======== RECORDS PROVIDED ========
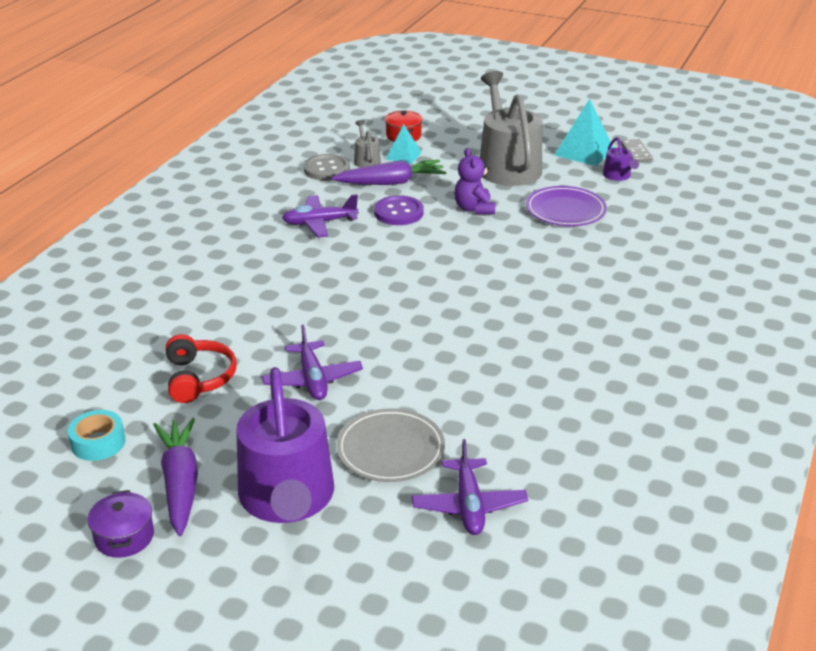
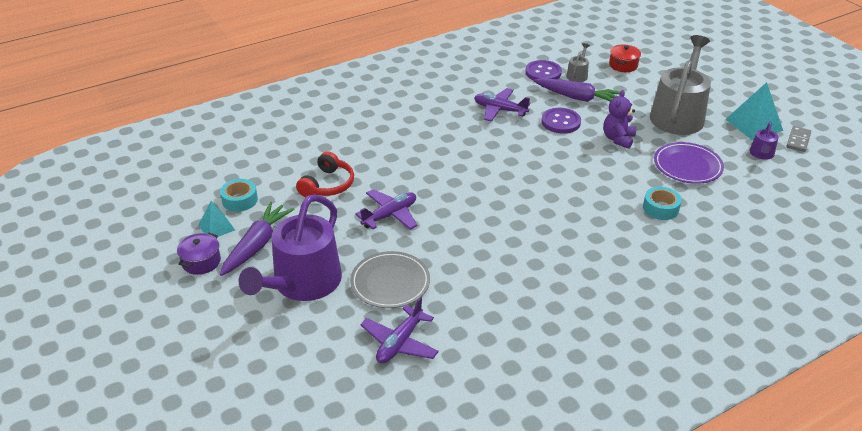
camera: 35 degrees right, 5 degrees up
(312, 379) = (390, 215): purple plane -> purple plane turned 150 degrees counterclockwise
(326, 169) = (543, 73): grey button -> purple button
(403, 155) = (607, 80): turquoise pyramid -> turquoise pyramid (216, 227)
(582, 259) = (660, 208): none -> turquoise tape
========
* TASK
The pictures in the entries should be left out; output everything else exactly.

* RESPONSE TO THIS TASK
camera: 35 degrees right, 5 degrees up
(312, 379) = (390, 215): purple plane -> purple plane turned 150 degrees counterclockwise
(326, 169) = (543, 73): grey button -> purple button
(403, 155) = (607, 80): turquoise pyramid -> turquoise pyramid (216, 227)
(582, 259) = (660, 208): none -> turquoise tape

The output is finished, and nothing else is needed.